Directions for this task » Line by line, set down the records below from the first line through the line containing "TURQUOISE FLASHLIGHT (no. 1 from left)". Omit the pictures.

Material for this task »
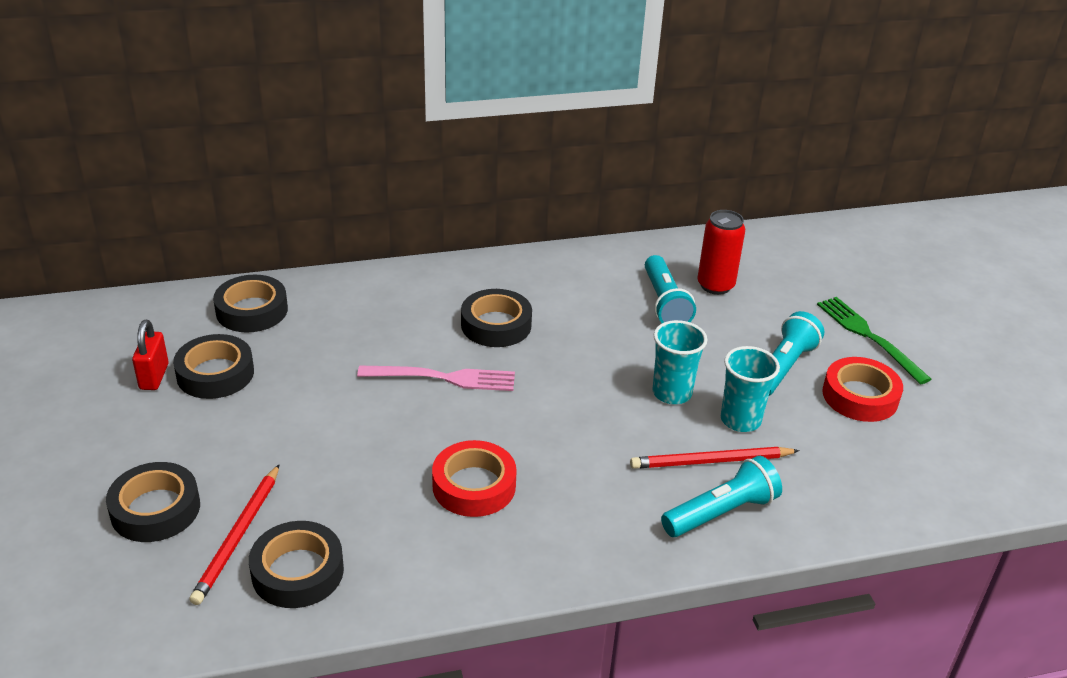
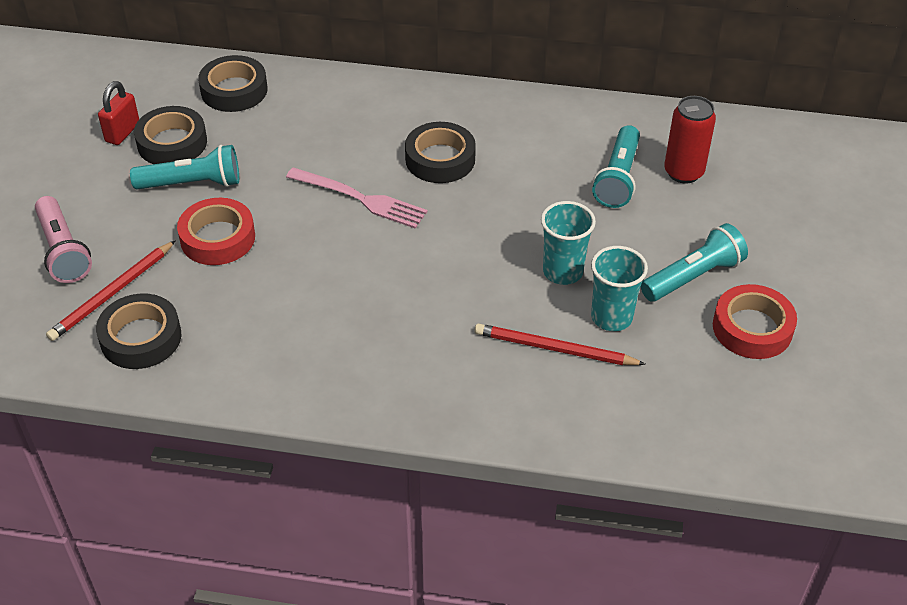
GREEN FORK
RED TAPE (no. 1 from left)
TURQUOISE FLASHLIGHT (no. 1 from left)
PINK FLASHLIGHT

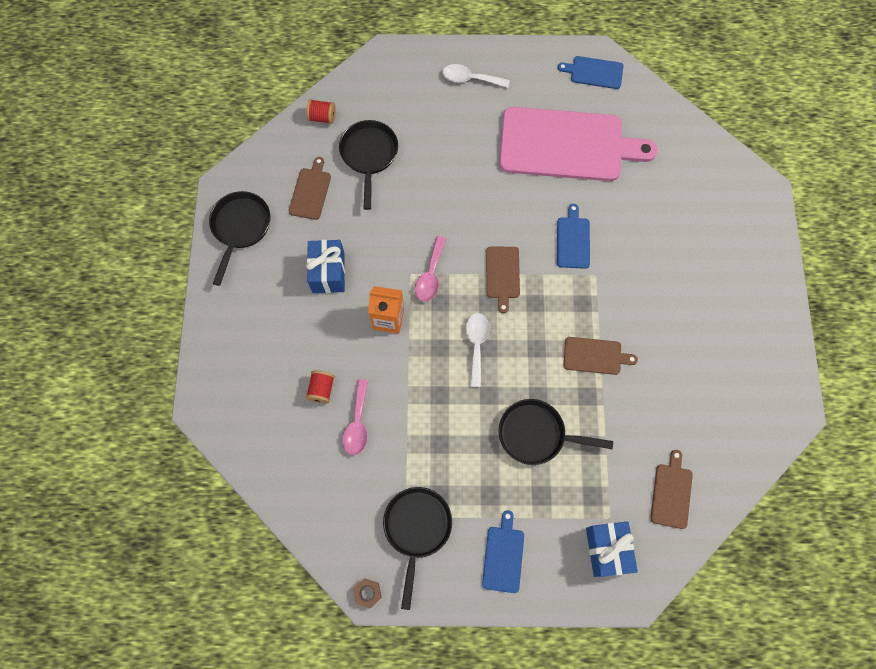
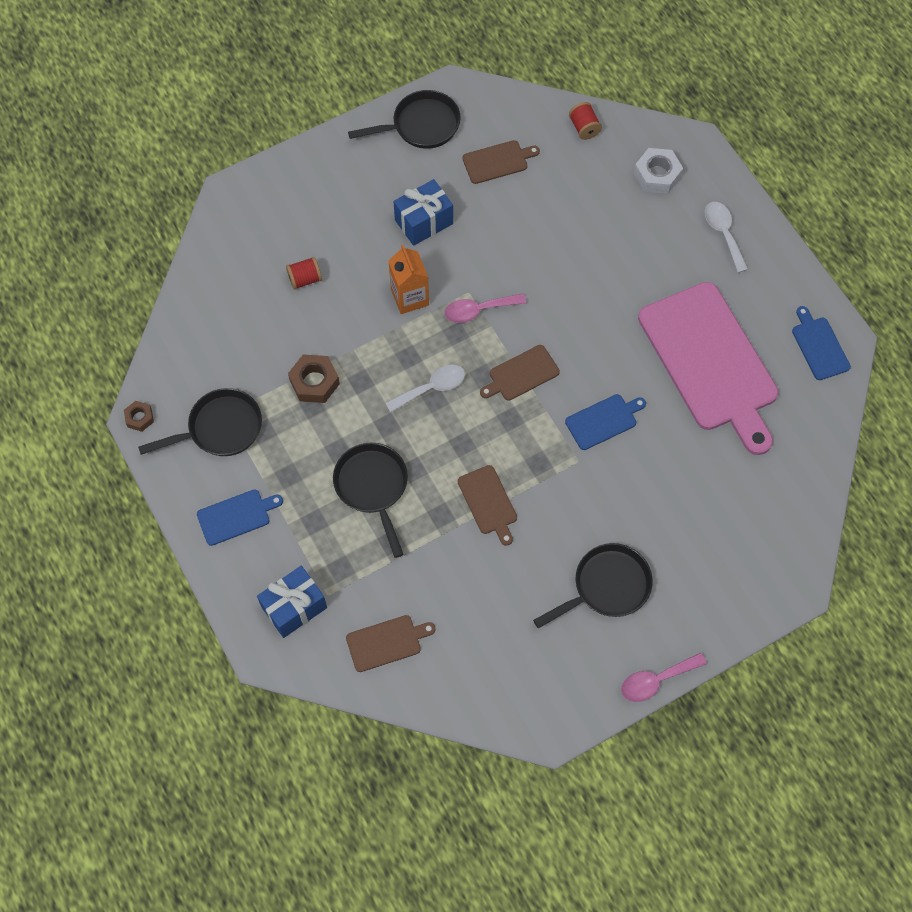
BLACK PAN (no. 4 from left)
PINK SPOON (no. 2 from left)
WHITE NUT
BROWN NUT (no. 2 from left)

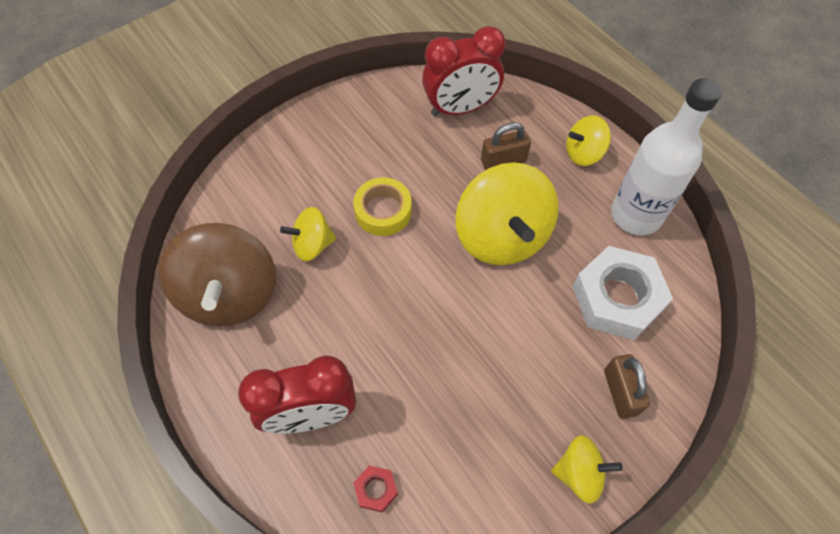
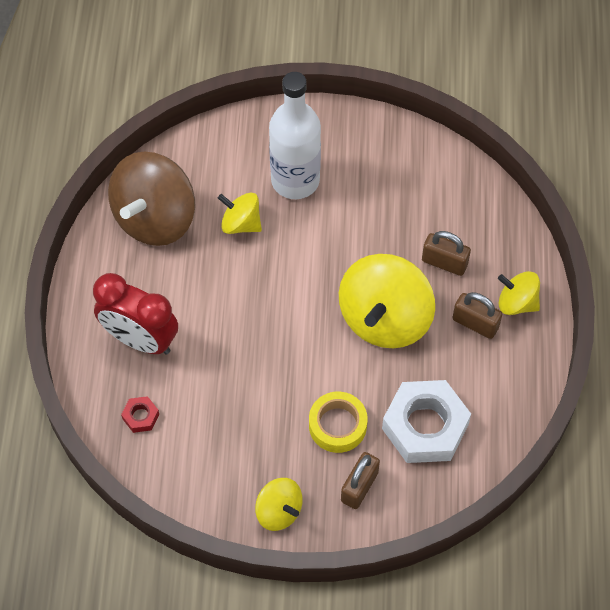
RED CLOCK (no. 2 from left in the first image)
WHITE BOTTLE
YELLOW TAPE
BROWN PADLOCK (no. 3 from left)

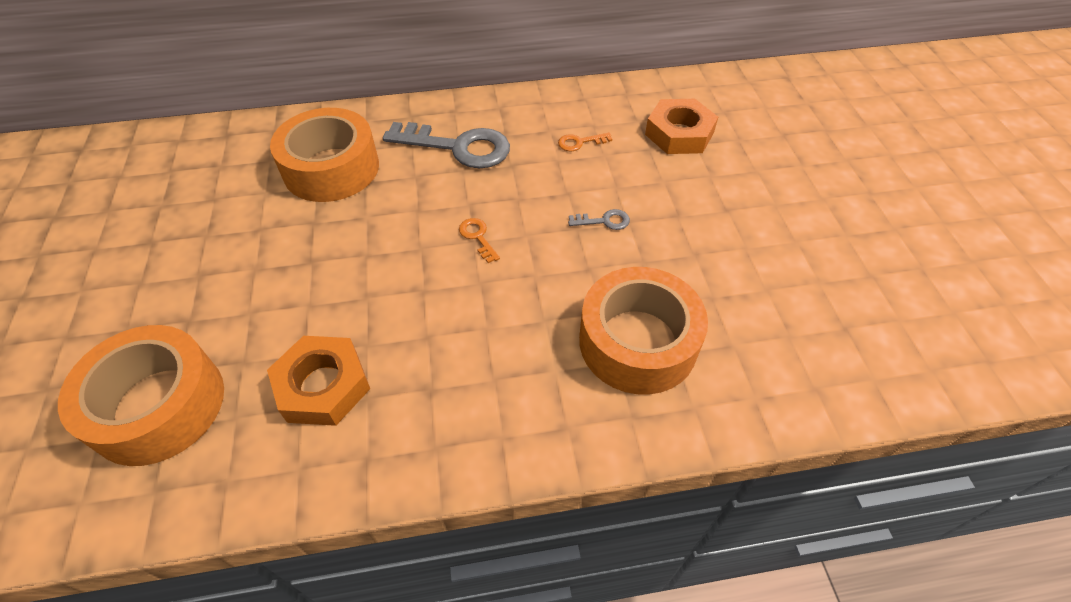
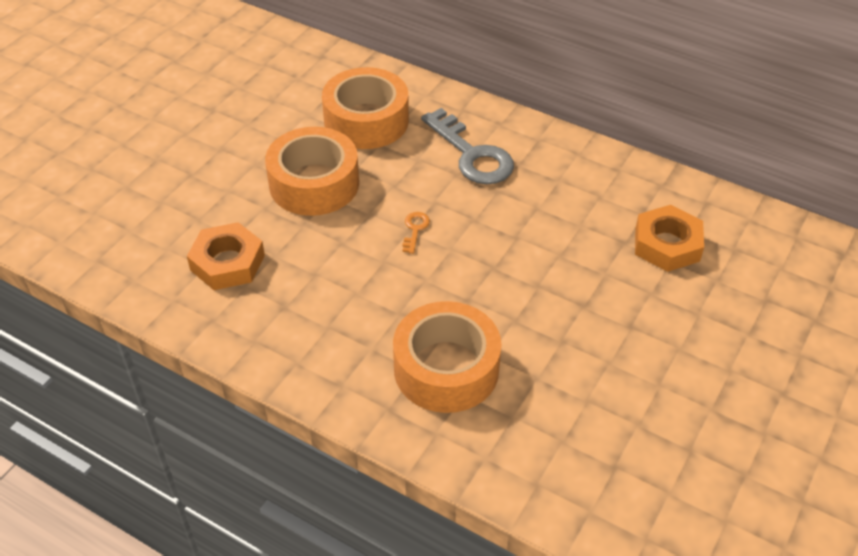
ORANGE KEY (no. 2 from left in the first image)
GREY KEY (no. 2 from left in the first image)
ORANGE TAPE (no. 1 from left)

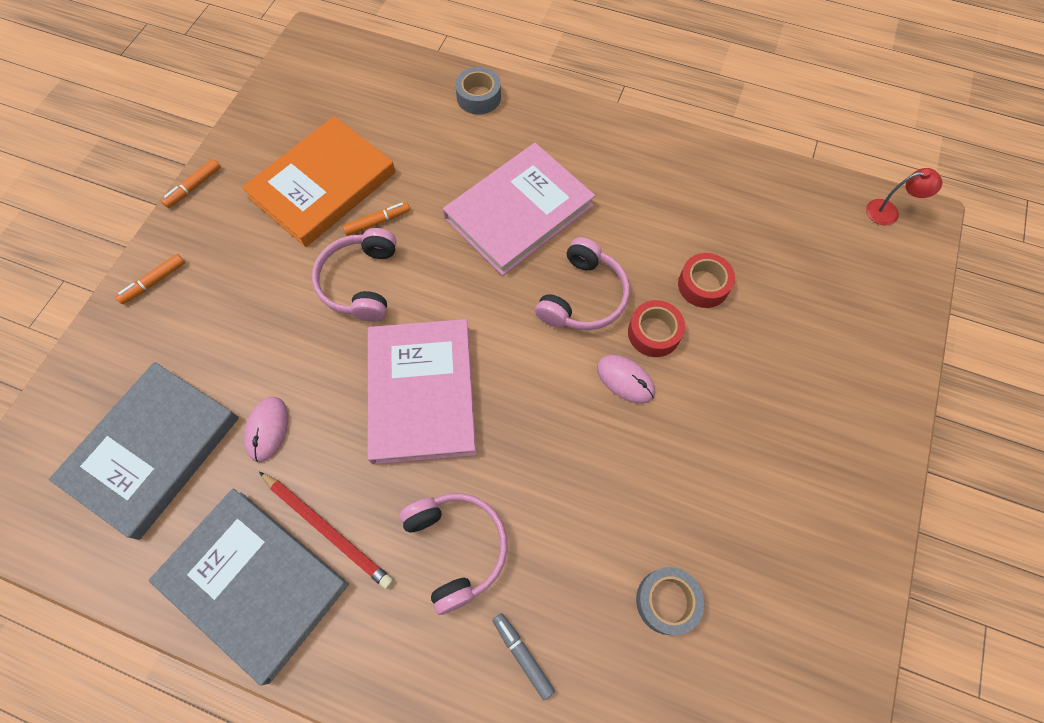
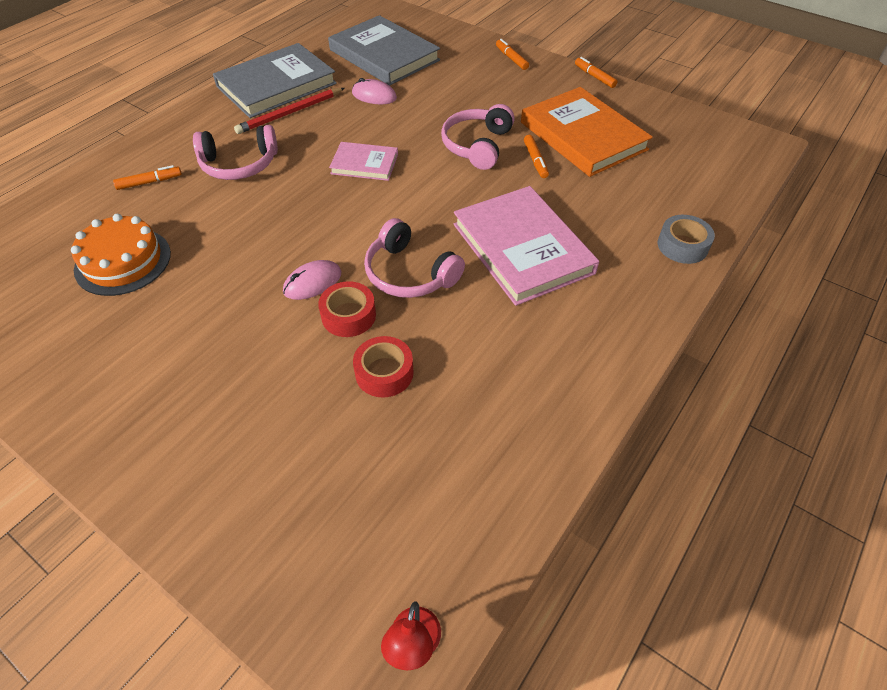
PINK HEADPHONES (no. 3 from left)
PINK BOOK (no. 1 from left)
ORANGE CAKE
ORANGE MARKER (no. 1 from left)

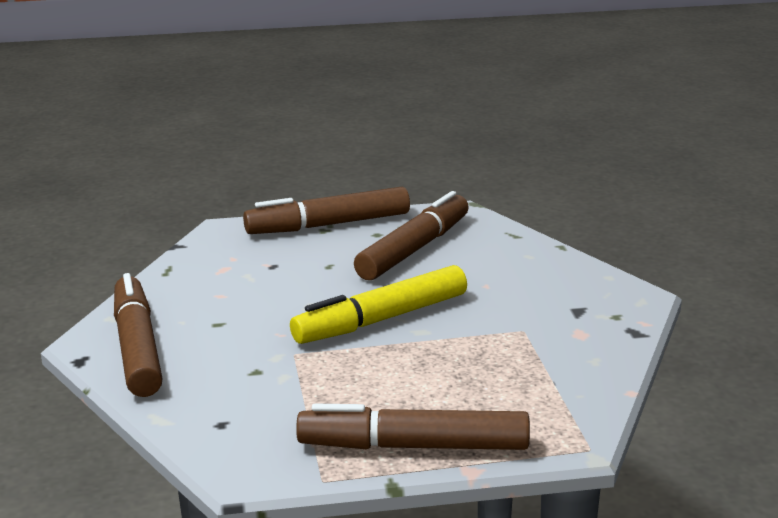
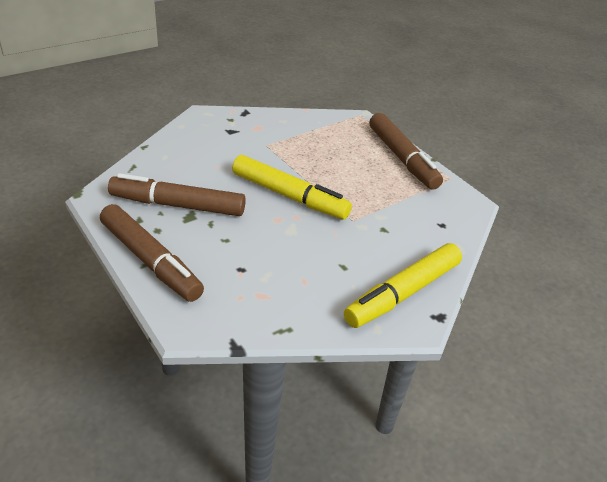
YELLOW MARKER (no. 2 from left)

Answer space »
GREEN FORK
RED TAPE (no. 1 from left)
TURQUOISE FLASHLIGHT (no. 1 from left)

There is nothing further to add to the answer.